Leave out every line before the one containing "yellow heart [295,511,336,555]", and repeat the rest of the material below exactly, that line included.

◆ **Data section**
^^^^^^^^

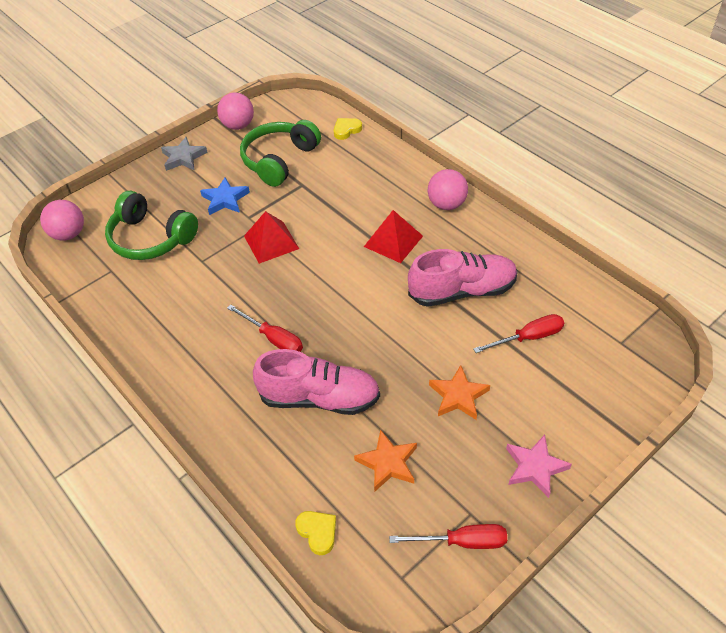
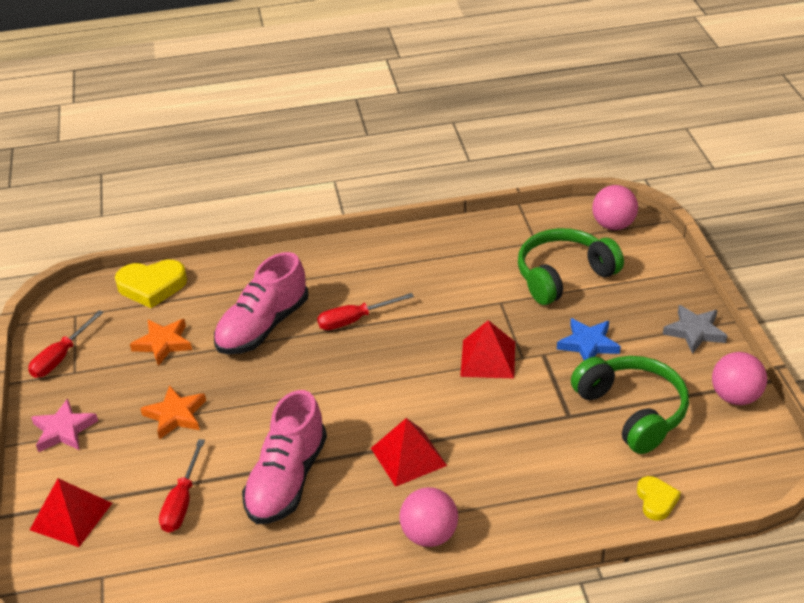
camera: 120 degrees right, 10 degrees down
yellow heart [295,511,336,555] -> yellow heart [115,260,187,308], size x1.73
none -> red pyramid [30,478,112,547]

^^^^^^^^

◆ **Result below**
yellow heart [295,511,336,555] -> yellow heart [115,260,187,308], size x1.73
none -> red pyramid [30,478,112,547]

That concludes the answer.